**Task statement**
Print every line from the start of the data, and when you reach the line with "none -> brown brick H8:H9 level 2", include it and stop. Pictures are not part of the copy.

[Scene image comparisons]
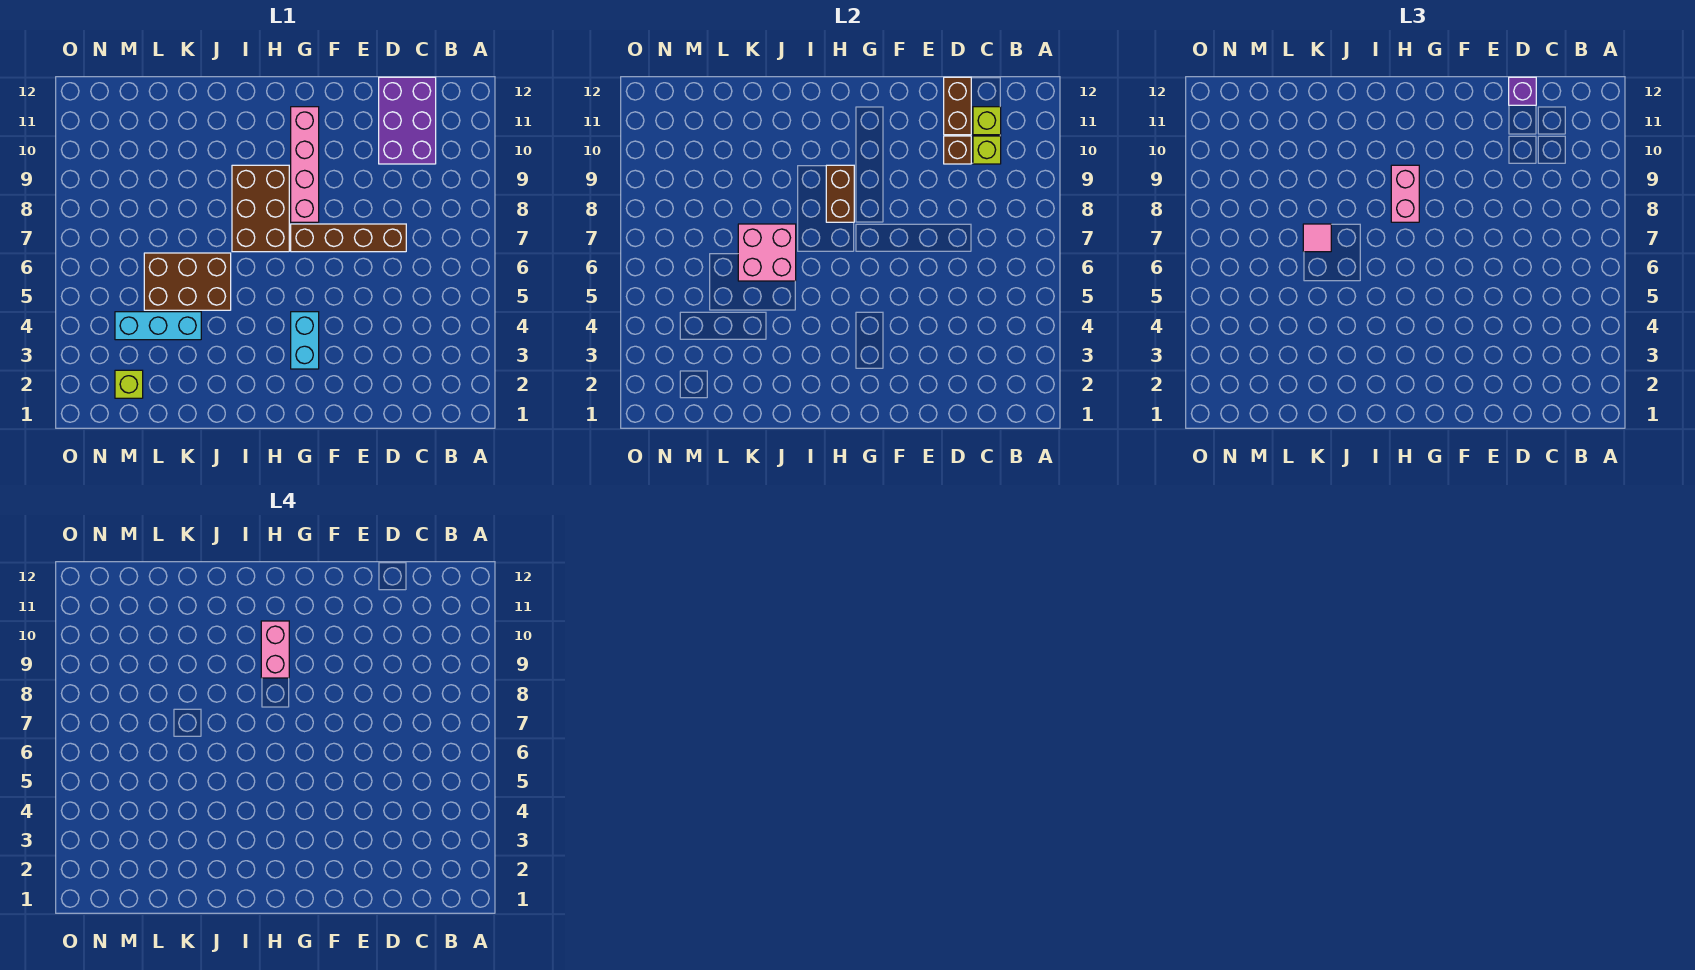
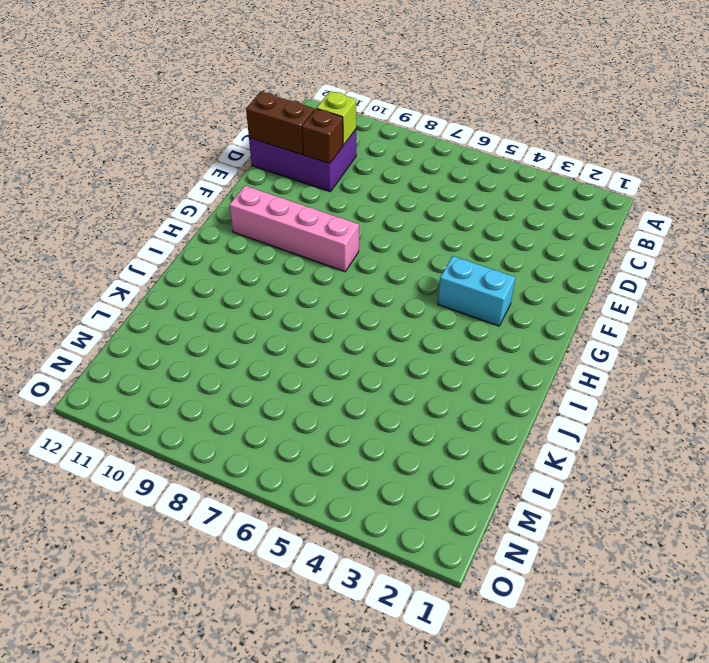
none -> brown brick D7:G7 level 1
none -> brown brick H7:I9 level 1
none -> brown brick J5:L6 level 1

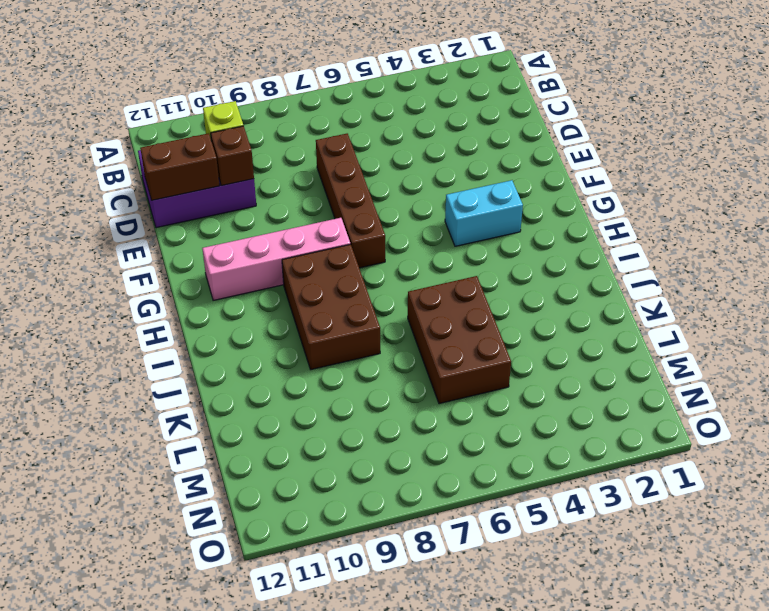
brown brick H8:J9 level 1 -> brown brick H7:I9 level 1
none -> cyan brick K4:M4 level 1
none -> lime brick M2 level 1
none -> lime brick C11 level 2

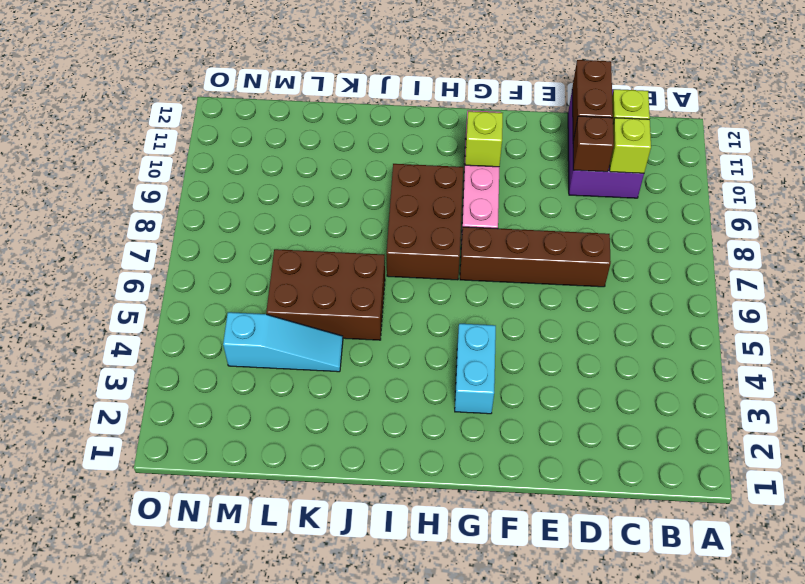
lime brick G10 level 2 -> lime brick M2 level 1
cyan slope K4:M4 level 1 top M -> cyan brick K4:M4 level 1
none -> brown brick H8:H9 level 2
none -> pink brick J6:K7 level 2
none -> purple brick D12 level 3

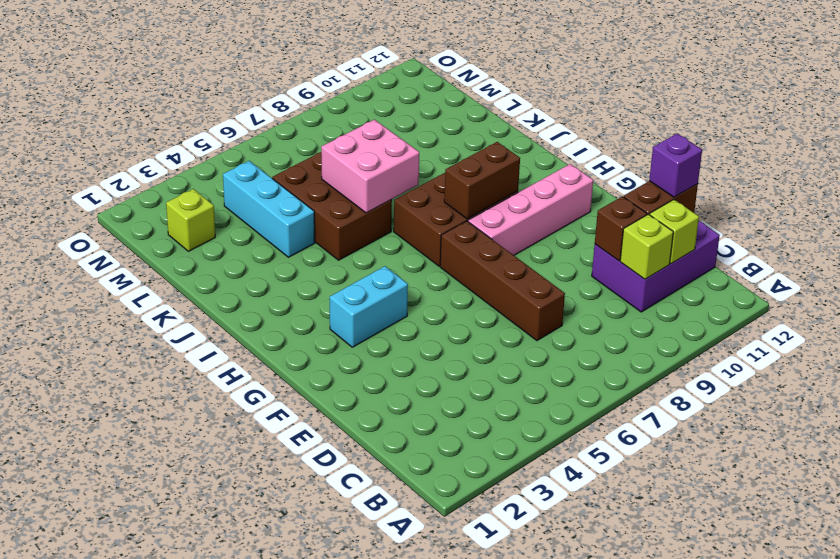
none -> pink brick H8:H9 level 3
none -> pink tile K7 level 3
none -> pink brick H9:H10 level 4

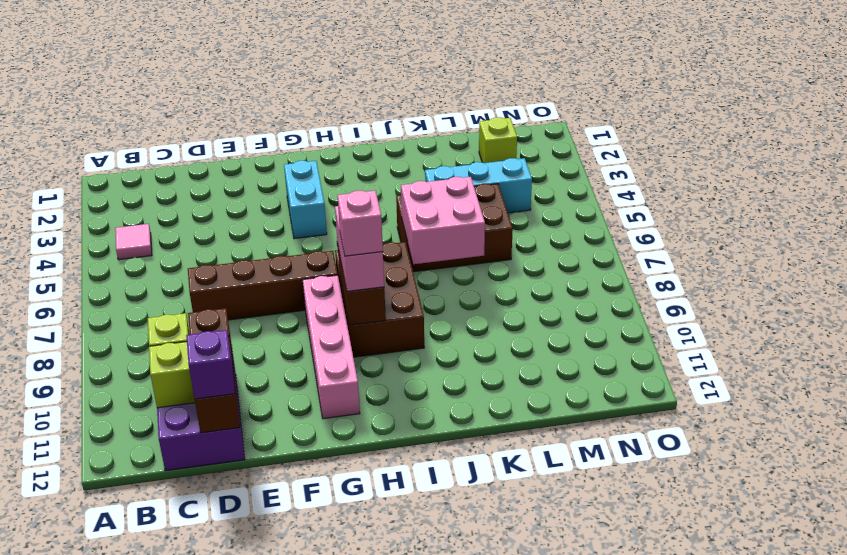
pink tile B4 level 1 -> pink tile K7 level 3
pink brick H9 level 4 -> pink brick H9:H10 level 4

**Solution**
none -> brown brick D7:G7 level 1
none -> brown brick H7:I9 level 1
none -> brown brick J5:L6 level 1

brown brick H8:J9 level 1 -> brown brick H7:I9 level 1
none -> cyan brick K4:M4 level 1
none -> lime brick M2 level 1
none -> lime brick C11 level 2

lime brick G10 level 2 -> lime brick M2 level 1
cyan slope K4:M4 level 1 top M -> cyan brick K4:M4 level 1
none -> brown brick H8:H9 level 2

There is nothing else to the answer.